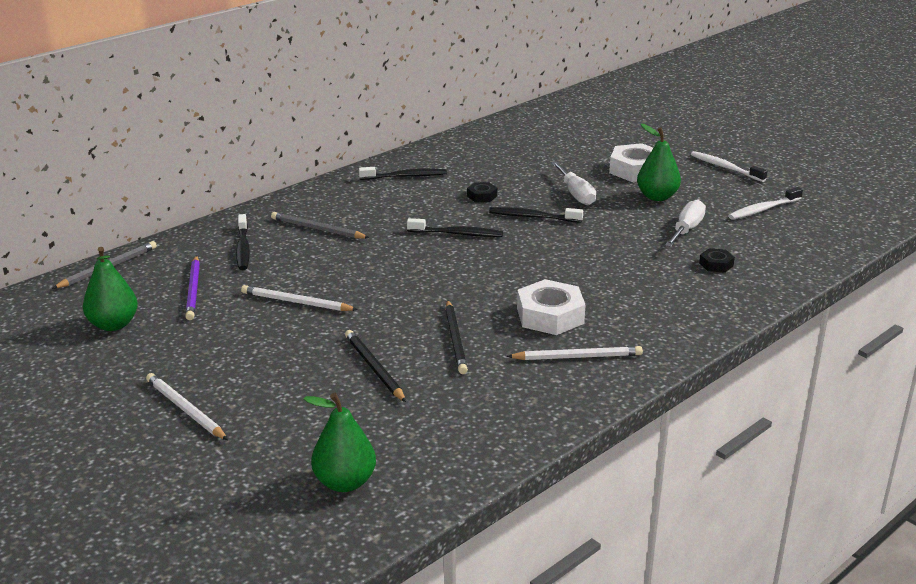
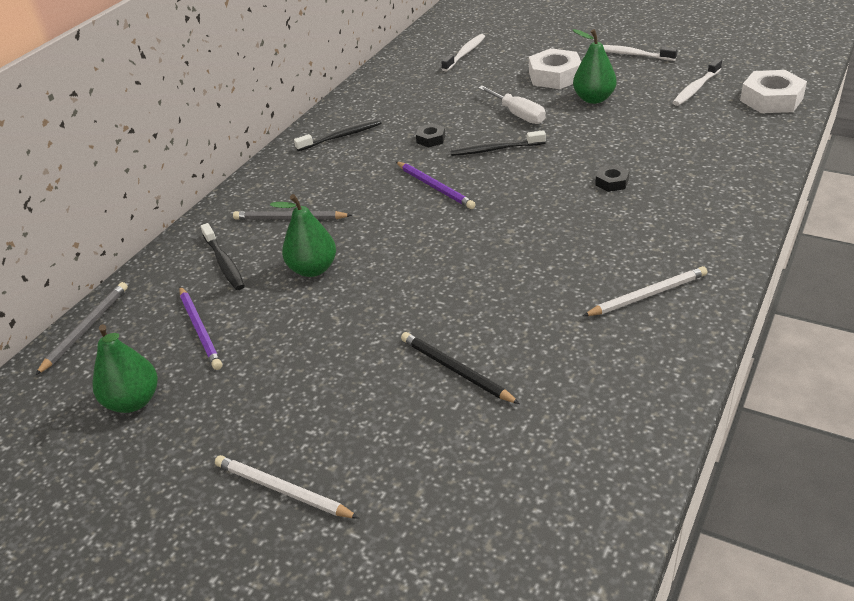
camera: 15 degrees left, 10 degrees up
(296, 302) = (322, 313): white pencil -> none
(344, 482) = (520, 530): green pear -> green pear (313, 269)
(455, 339) = (515, 310): black pencil -> none
(457, 234) = (435, 187): black toothbrush -> purple pencil
(550, 316) = (588, 255): white nut -> white nut (771, 99)
(566, 133) = (465, 53): none -> white toothbrush
(686, 230) = (645, 126): white screwdriver -> none
(716, 264) = (698, 156): black nut -> black nut (612, 182)

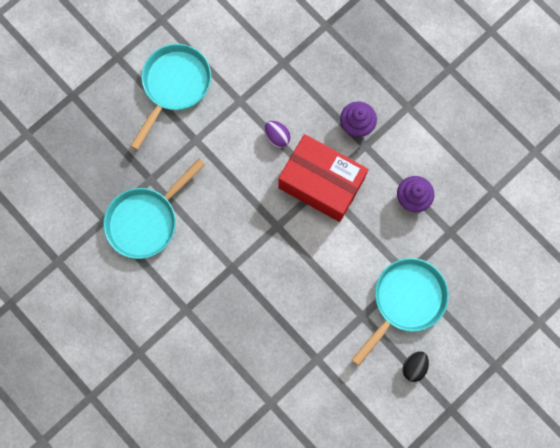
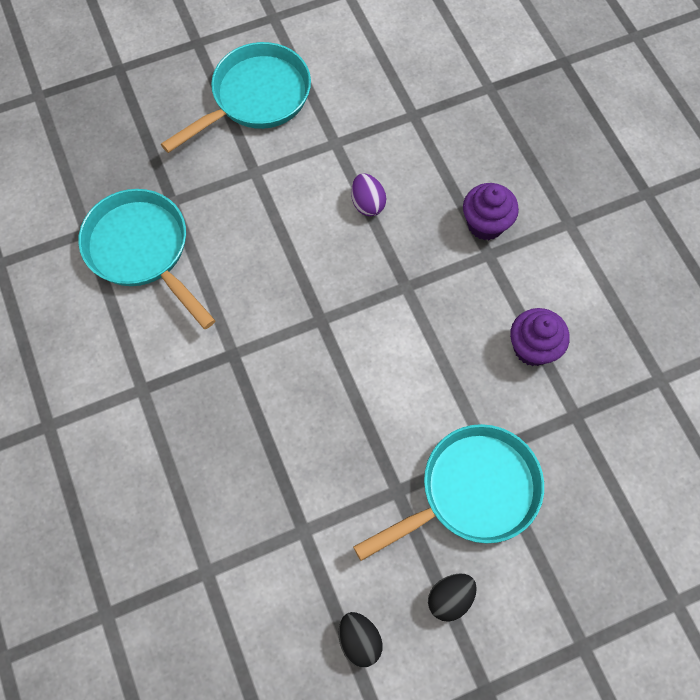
camera: 20 degrees right, 10 degrees down
(146, 220) = (142, 251): turquoise pan -> turquoise pan turned 75 degrees clockwise
(321, 183) = (406, 283): red box -> none
(372, 408) = (359, 640): none -> black egg

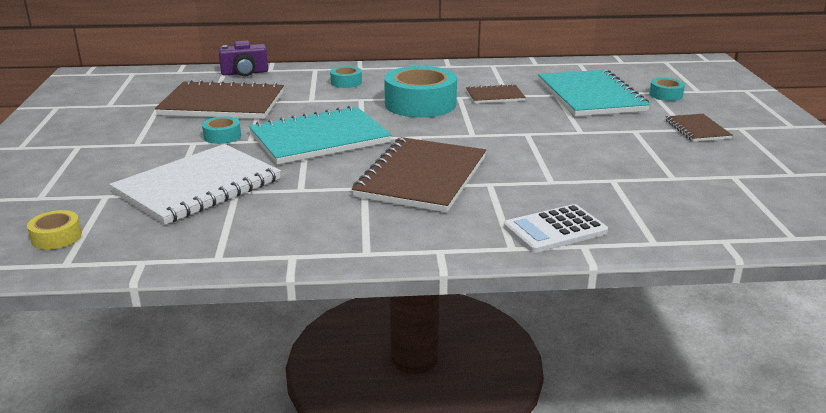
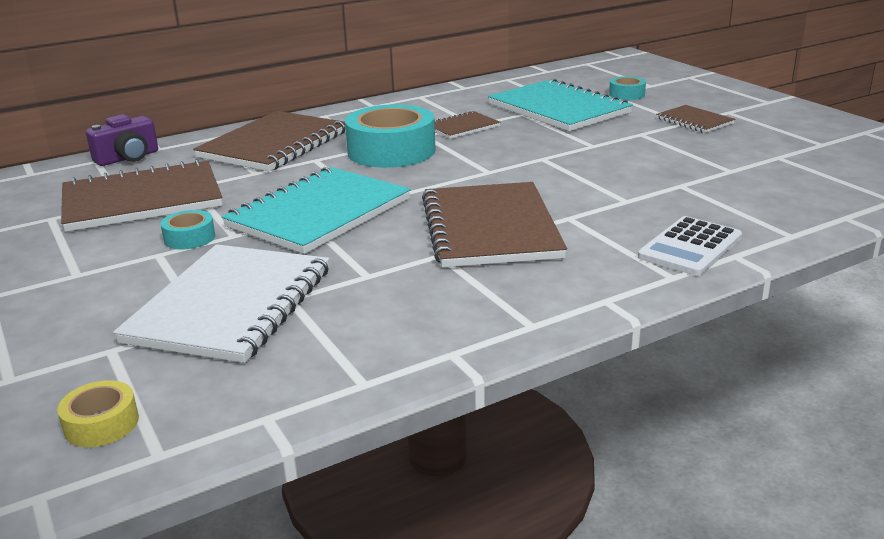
camera: 25 degrees left, 0 degrees up
(346, 82) = (274, 144): turquoise tape -> brown notebook

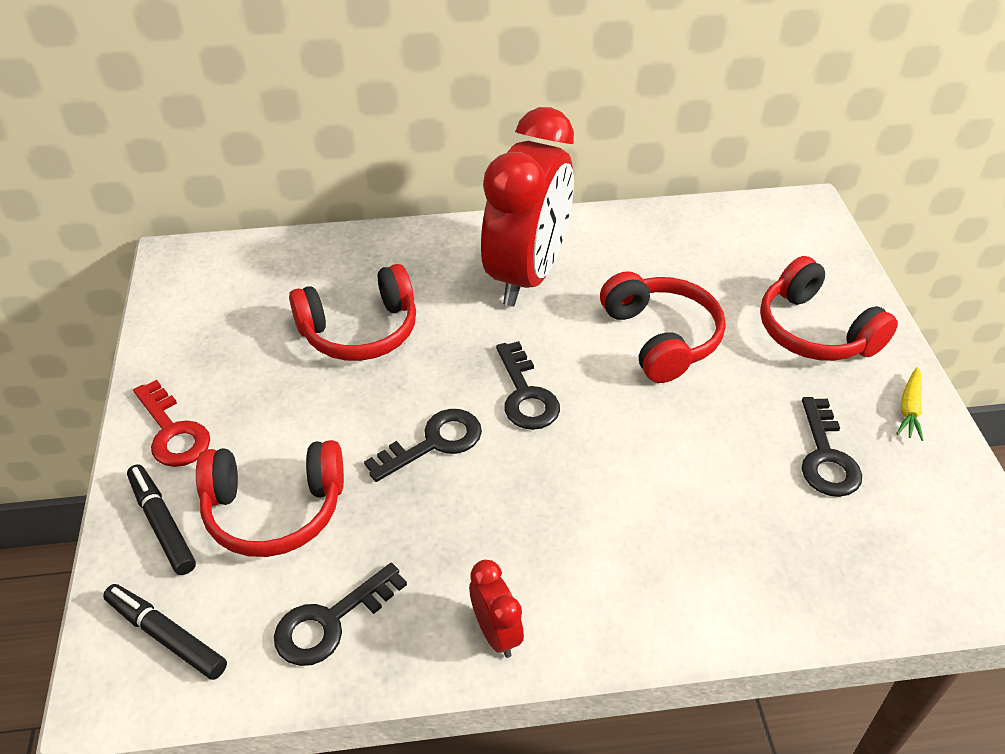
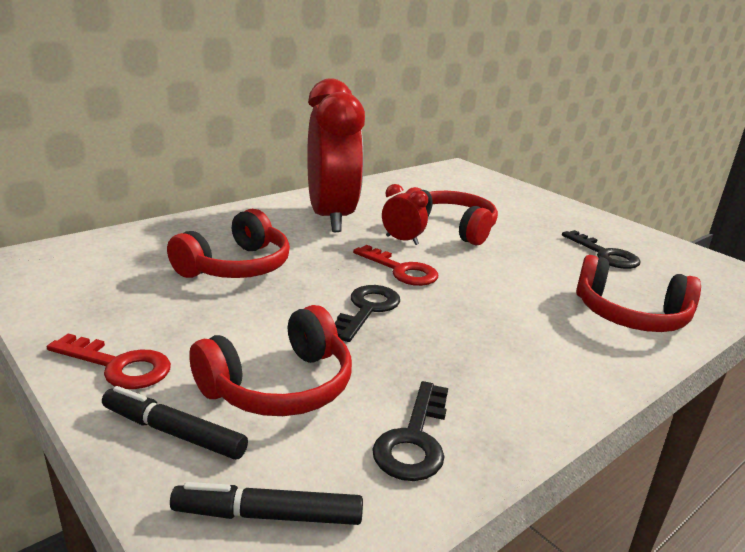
camera: 35 degrees left, 20 degrees down
(496, 633) = (544, 396): red clock -> red clock (402, 240)
(526, 395) = (401, 270): black key -> red key
(814, 331) = (528, 209): red headphones -> red headphones (630, 315)
(909, 409) = (614, 228): yellow carrot -> none

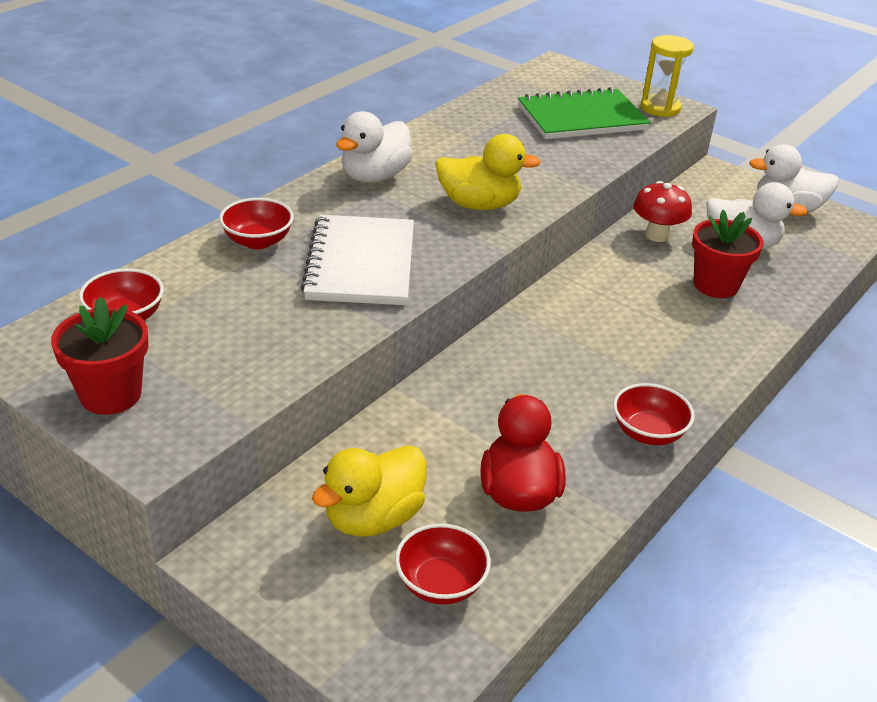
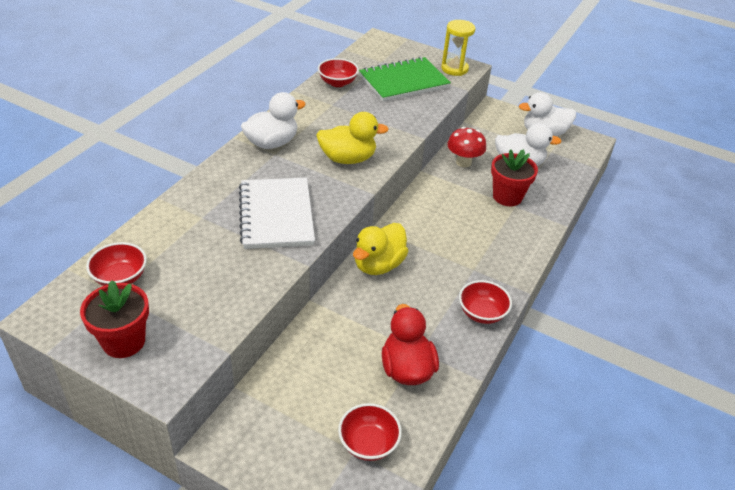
camera: 10 degrees left, 5 degrees up
(258, 241) = (201, 205): red bowl -> red bowl (337, 83)
(373, 518) = (315, 401): yellow duck -> yellow duck (378, 265)
(374, 176) = (272, 143): white duck -> white duck turned 150 degrees counterclockwise

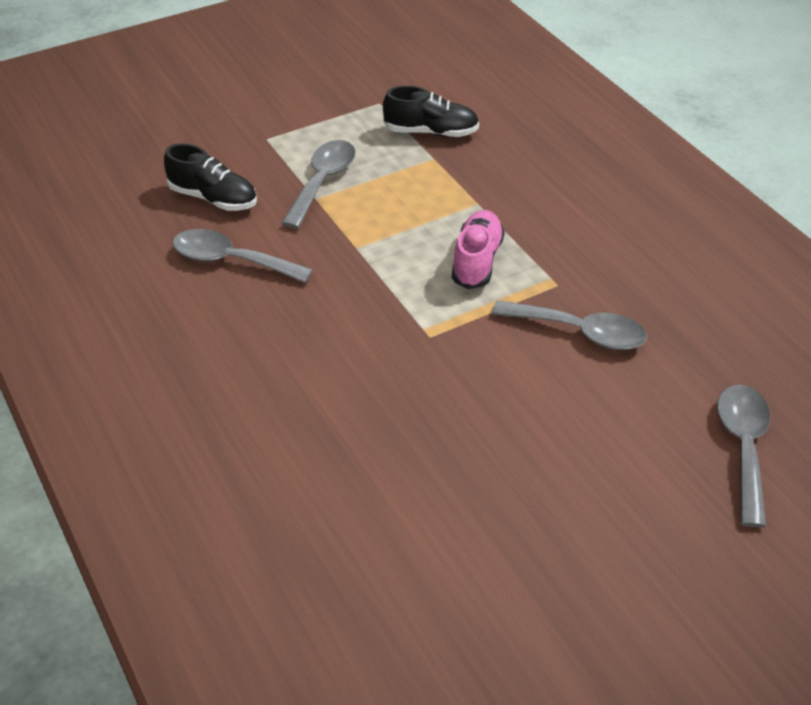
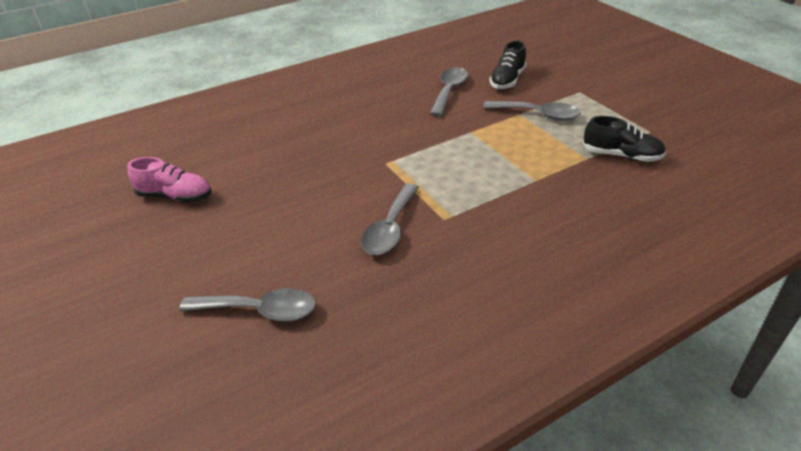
camera: 90 degrees right, 5 degrees down
(431, 132) = (621, 156): black shoe -> black shoe turned 75 degrees counterclockwise
(477, 261) = (465, 180): pink shoe -> pink shoe (175, 196)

§ Work instructions:
Where does the string "white" appear in the records? Copy every line that holds it.

§ Exercise response:
(296, 302) = (322, 313): white pencil -> none
(550, 316) = (588, 255): white nut -> white nut (771, 99)
(566, 133) = (465, 53): none -> white toothbrush
(686, 230) = (645, 126): white screwdriver -> none
(374, 176) = (272, 143): white duck -> white duck turned 150 degrees counterclockwise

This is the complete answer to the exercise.